> [Work instruction] Restate each entry below without changing a word.

▼

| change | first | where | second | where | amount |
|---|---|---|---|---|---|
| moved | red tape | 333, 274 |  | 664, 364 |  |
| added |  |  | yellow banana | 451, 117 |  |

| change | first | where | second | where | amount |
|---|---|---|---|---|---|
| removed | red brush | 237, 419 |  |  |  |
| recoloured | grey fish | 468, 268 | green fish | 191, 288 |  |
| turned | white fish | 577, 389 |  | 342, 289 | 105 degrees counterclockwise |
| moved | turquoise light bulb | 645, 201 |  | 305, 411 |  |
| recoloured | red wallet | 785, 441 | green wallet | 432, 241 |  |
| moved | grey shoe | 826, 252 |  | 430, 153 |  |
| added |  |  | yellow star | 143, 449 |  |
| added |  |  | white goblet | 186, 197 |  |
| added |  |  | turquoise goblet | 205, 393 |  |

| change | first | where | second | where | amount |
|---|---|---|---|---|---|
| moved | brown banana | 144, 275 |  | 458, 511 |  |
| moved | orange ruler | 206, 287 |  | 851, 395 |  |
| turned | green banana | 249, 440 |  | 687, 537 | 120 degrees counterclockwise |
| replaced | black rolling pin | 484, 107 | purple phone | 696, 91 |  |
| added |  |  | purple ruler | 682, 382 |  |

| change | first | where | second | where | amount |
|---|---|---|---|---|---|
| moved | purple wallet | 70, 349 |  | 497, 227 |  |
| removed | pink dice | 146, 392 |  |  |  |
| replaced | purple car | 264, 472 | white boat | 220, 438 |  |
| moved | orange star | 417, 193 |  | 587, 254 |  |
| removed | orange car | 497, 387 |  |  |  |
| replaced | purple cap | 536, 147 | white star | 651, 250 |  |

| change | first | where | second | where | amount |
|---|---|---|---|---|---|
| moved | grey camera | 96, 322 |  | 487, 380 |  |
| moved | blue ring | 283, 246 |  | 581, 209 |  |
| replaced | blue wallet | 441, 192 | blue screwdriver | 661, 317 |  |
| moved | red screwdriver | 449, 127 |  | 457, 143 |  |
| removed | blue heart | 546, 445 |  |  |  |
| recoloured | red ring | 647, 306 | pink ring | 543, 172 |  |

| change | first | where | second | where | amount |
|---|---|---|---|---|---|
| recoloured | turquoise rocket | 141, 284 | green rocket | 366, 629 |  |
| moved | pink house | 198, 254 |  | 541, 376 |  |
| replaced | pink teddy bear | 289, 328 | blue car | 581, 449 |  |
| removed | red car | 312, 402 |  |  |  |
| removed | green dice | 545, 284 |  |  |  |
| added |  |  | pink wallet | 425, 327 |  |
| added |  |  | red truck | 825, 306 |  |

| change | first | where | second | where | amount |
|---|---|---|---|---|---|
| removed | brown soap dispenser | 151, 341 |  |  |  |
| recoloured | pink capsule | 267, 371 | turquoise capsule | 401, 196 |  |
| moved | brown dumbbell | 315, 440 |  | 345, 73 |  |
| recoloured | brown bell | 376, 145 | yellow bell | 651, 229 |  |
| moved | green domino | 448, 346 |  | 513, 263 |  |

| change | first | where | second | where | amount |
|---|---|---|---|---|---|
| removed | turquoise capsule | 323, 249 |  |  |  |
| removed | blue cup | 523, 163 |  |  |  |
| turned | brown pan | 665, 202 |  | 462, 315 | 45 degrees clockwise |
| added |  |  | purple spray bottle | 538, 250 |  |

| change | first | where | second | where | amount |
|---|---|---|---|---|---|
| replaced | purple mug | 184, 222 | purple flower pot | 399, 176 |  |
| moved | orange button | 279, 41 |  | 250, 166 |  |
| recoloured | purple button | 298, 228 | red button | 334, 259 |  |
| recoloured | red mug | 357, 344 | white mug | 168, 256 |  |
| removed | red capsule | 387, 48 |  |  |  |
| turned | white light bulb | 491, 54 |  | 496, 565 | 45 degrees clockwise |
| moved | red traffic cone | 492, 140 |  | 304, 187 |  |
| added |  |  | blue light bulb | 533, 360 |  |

▲

> [Reply]
| change | first | where | second | where | amount |
|---|---|---|---|---|---|
| moved | red tape | 333, 274 |  | 664, 364 |  |
| added |  |  | yellow banana | 451, 117 |  |

| change | first | where | second | where | amount |
|---|---|---|---|---|---|
| removed | red brush | 237, 419 |  |  |  |
| recoloured | grey fish | 468, 268 | green fish | 191, 288 |  |
| turned | white fish | 577, 389 |  | 342, 289 | 105 degrees counterclockwise |
| moved | turquoise light bulb | 645, 201 |  | 305, 411 |  |
| recoloured | red wallet | 785, 441 | green wallet | 432, 241 |  |
| moved | grey shoe | 826, 252 |  | 430, 153 |  |
| added |  |  | yellow star | 143, 449 |  |
| added |  |  | white goblet | 186, 197 |  |
| added |  |  | turquoise goblet | 205, 393 |  |

| change | first | where | second | where | amount |
|---|---|---|---|---|---|
| moved | brown banana | 144, 275 |  | 458, 511 |  |
| moved | orange ruler | 206, 287 |  | 851, 395 |  |
| turned | green banana | 249, 440 |  | 687, 537 | 120 degrees counterclockwise |
| replaced | black rolling pin | 484, 107 | purple phone | 696, 91 |  |
| added |  |  | purple ruler | 682, 382 |  |

| change | first | where | second | where | amount |
|---|---|---|---|---|---|
| moved | purple wallet | 70, 349 |  | 497, 227 |  |
| removed | pink dice | 146, 392 |  |  |  |
| replaced | purple car | 264, 472 | white boat | 220, 438 |  |
| moved | orange star | 417, 193 |  | 587, 254 |  |
| removed | orange car | 497, 387 |  |  |  |
| replaced | purple cap | 536, 147 | white star | 651, 250 |  |

| change | first | where | second | where | amount |
|---|---|---|---|---|---|
| moved | grey camera | 96, 322 |  | 487, 380 |  |
| moved | blue ring | 283, 246 |  | 581, 209 |  |
| replaced | blue wallet | 441, 192 | blue screwdriver | 661, 317 |  |
| moved | red screwdriver | 449, 127 |  | 457, 143 |  |
| removed | blue heart | 546, 445 |  |  |  |
| recoloured | red ring | 647, 306 | pink ring | 543, 172 |  |

| change | first | where | second | where | amount |
|---|---|---|---|---|---|
| recoloured | turquoise rocket | 141, 284 | green rocket | 366, 629 |  |
| moved | pink house | 198, 254 |  | 541, 376 |  |
| replaced | pink teddy bear | 289, 328 | blue car | 581, 449 |  |
| removed | red car | 312, 402 |  |  |  |
| removed | green dice | 545, 284 |  |  |  |
| added |  |  | pink wallet | 425, 327 |  |
| added |  |  | red truck | 825, 306 |  |

| change | first | where | second | where | amount |
|---|---|---|---|---|---|
| removed | brown soap dispenser | 151, 341 |  |  |  |
| recoloured | pink capsule | 267, 371 | turquoise capsule | 401, 196 |  |
| moved | brown dumbbell | 315, 440 |  | 345, 73 |  |
| recoloured | brown bell | 376, 145 | yellow bell | 651, 229 |  |
| moved | green domino | 448, 346 |  | 513, 263 |  |

| change | first | where | second | where | amount |
|---|---|---|---|---|---|
| removed | turquoise capsule | 323, 249 |  |  |  |
| removed | blue cup | 523, 163 |  |  |  |
| turned | brown pan | 665, 202 |  | 462, 315 | 45 degrees clockwise |
| added |  |  | purple spray bottle | 538, 250 |  |

| change | first | where | second | where | amount |
|---|---|---|---|---|---|
| replaced | purple mug | 184, 222 | purple flower pot | 399, 176 |  |
| moved | orange button | 279, 41 |  | 250, 166 |  |
| recoloured | purple button | 298, 228 | red button | 334, 259 |  |
| recoloured | red mug | 357, 344 | white mug | 168, 256 |  |
| removed | red capsule | 387, 48 |  |  |  |
| turned | white light bulb | 491, 54 |  | 496, 565 | 45 degrees clockwise |
| moved | red traffic cone | 492, 140 |  | 304, 187 |  |
| added |  |  | blue light bulb | 533, 360 |  |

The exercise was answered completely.